● Exercise description
In the records, find every line with the word "round" and copy it out.

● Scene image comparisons
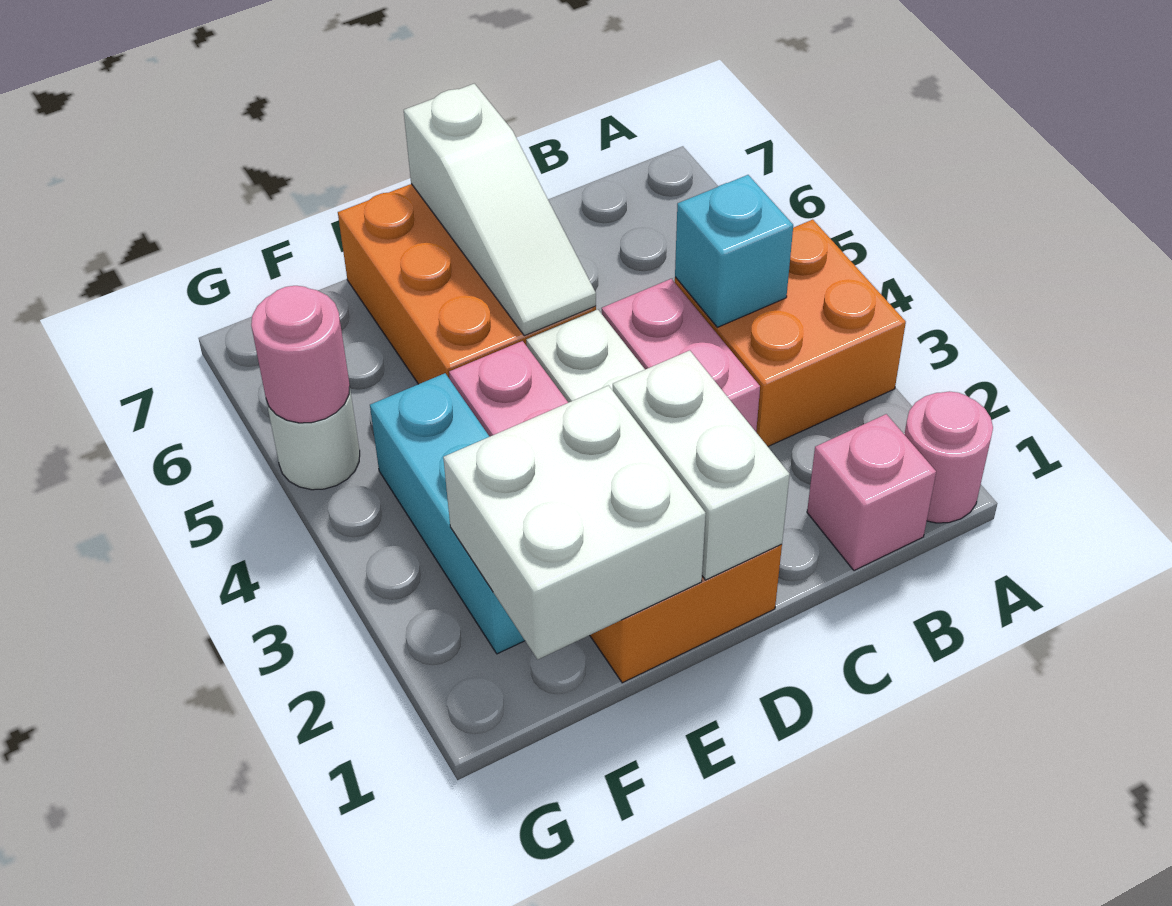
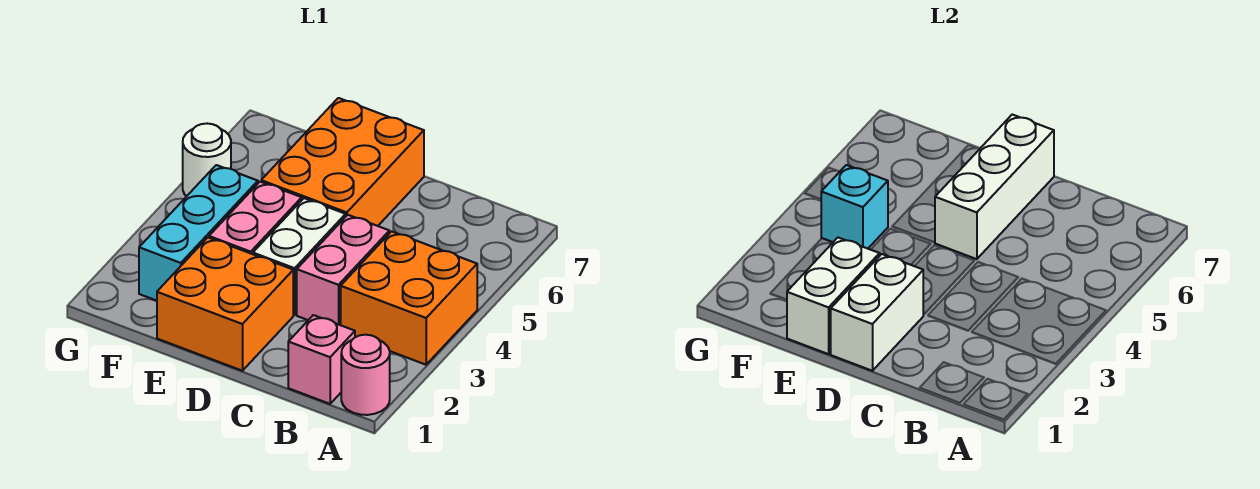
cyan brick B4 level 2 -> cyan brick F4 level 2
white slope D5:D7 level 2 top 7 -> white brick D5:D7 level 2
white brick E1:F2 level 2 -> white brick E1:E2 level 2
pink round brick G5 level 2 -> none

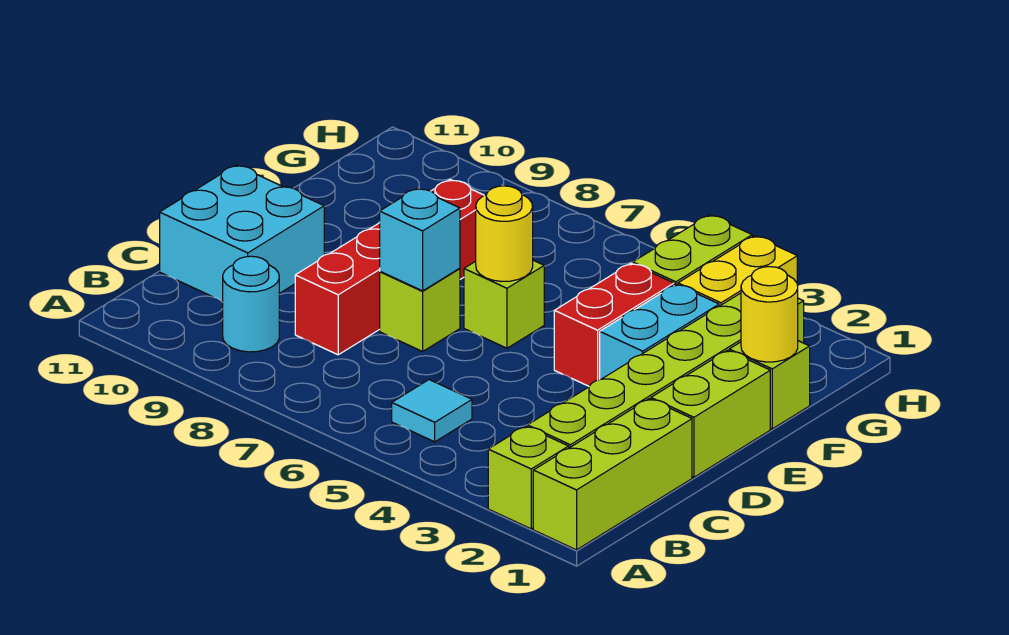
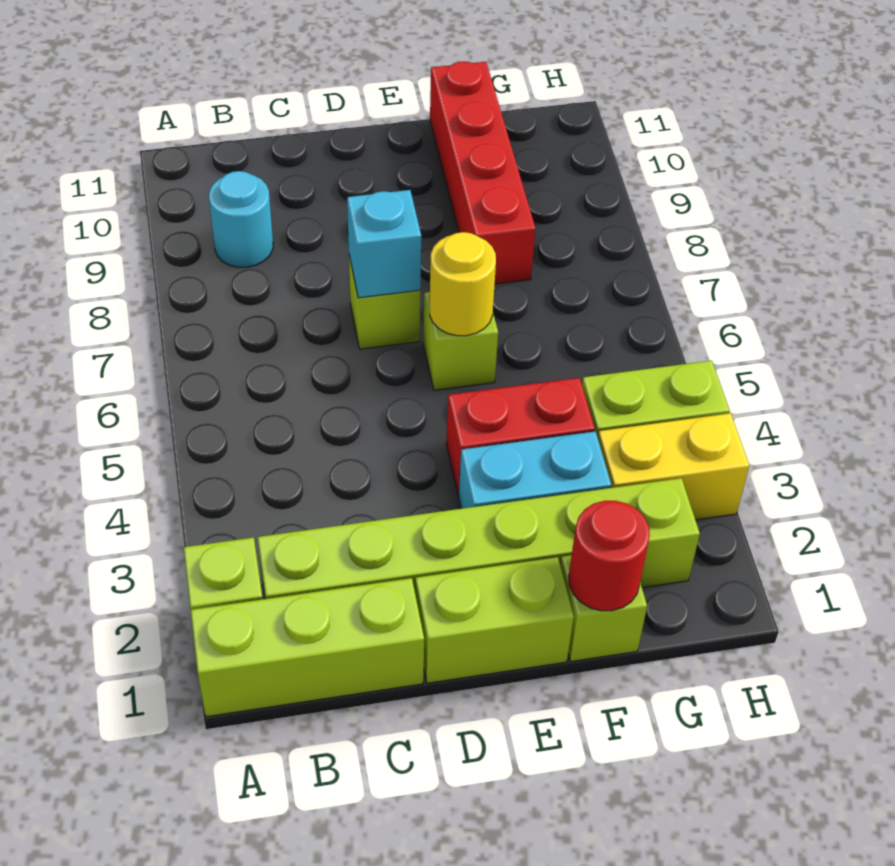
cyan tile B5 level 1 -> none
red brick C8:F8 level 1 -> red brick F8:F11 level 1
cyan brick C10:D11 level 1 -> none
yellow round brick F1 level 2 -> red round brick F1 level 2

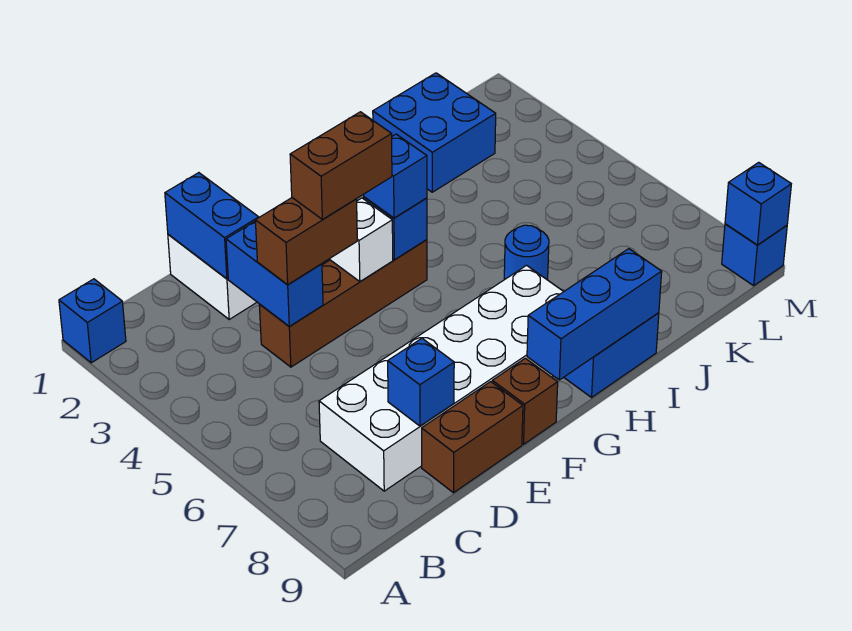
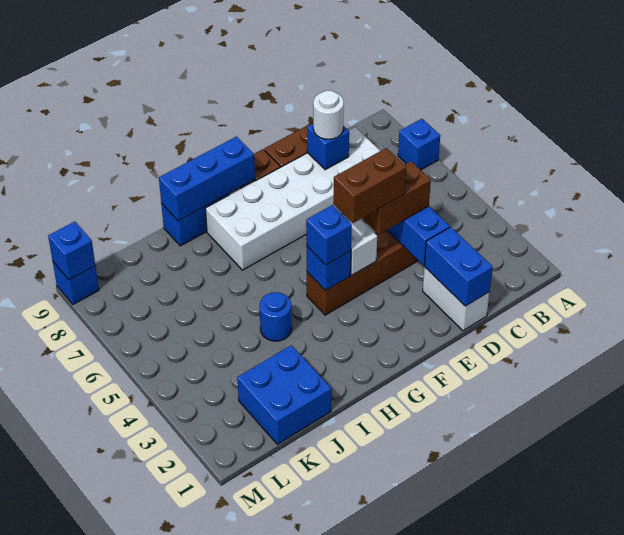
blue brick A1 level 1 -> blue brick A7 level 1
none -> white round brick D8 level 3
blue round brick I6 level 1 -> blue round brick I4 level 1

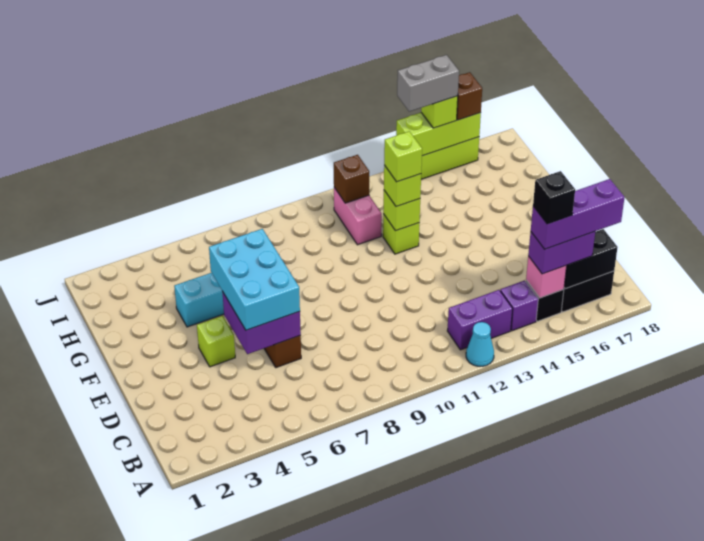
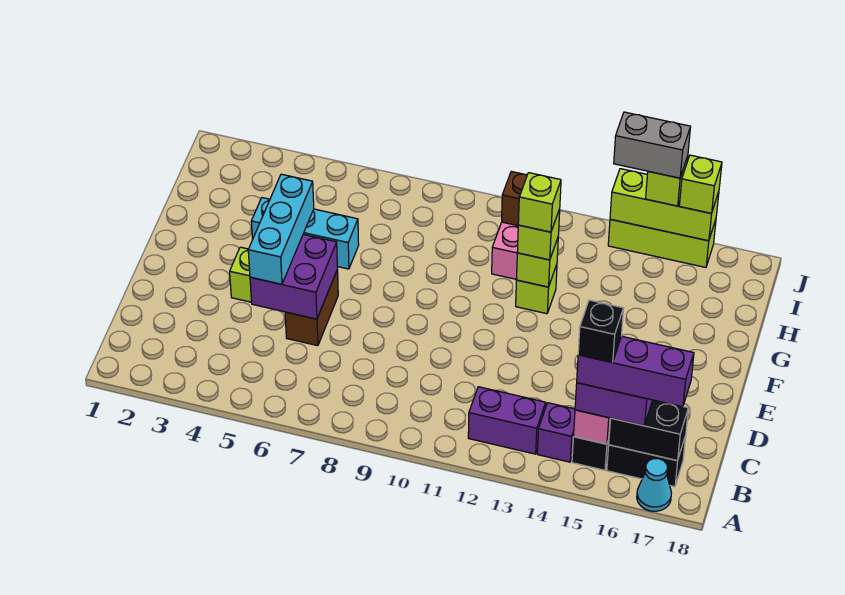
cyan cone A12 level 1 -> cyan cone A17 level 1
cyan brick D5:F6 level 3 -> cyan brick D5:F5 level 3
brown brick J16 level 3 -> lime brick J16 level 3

● Exercise solution
pink round brick G5 level 2 -> none
yellow round brick F1 level 2 -> red round brick F1 level 2
none -> white round brick D8 level 3
blue round brick I6 level 1 -> blue round brick I4 level 1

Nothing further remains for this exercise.